*WORK TO COMPLETE*
Write out everything in the records below from the line containing "pink rectangle: moved 12 px right" down to the line containing "orange arrow: moved 51 px right, 35 px up", both included, with each line unchanged.

*DATA FOR PROCESSING*
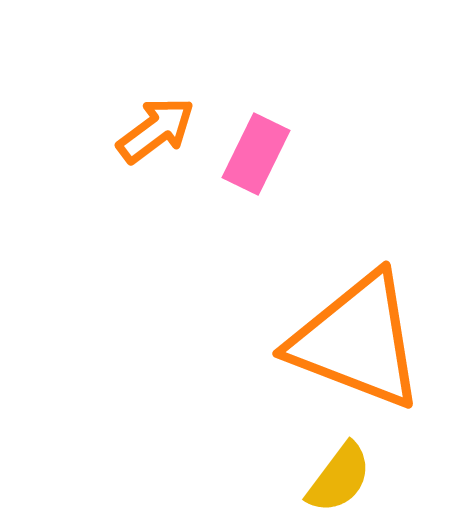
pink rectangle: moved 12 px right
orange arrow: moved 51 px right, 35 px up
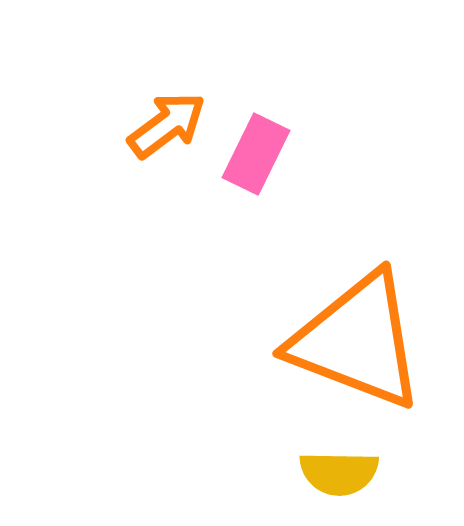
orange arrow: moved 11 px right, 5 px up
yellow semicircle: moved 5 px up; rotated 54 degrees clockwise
...
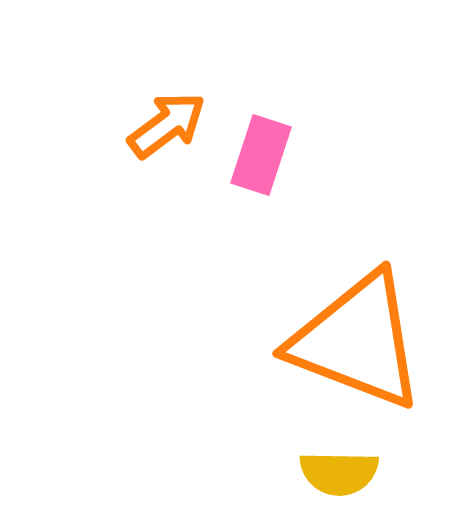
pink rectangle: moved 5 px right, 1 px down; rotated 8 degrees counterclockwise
...
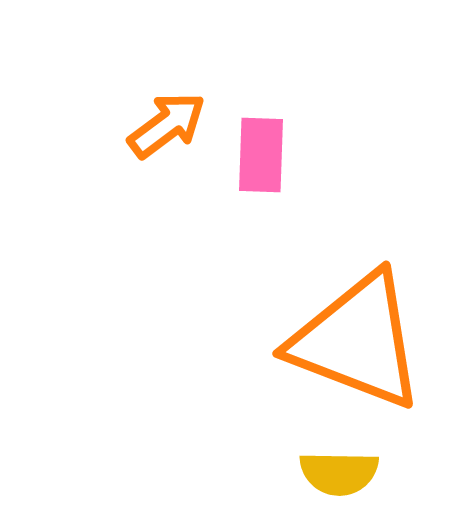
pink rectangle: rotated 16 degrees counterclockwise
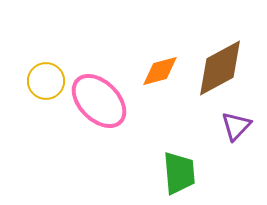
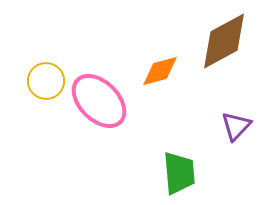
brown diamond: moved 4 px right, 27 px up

*FULL SOLUTION*
pink rectangle: moved 12 px right
orange arrow: moved 51 px right, 35 px up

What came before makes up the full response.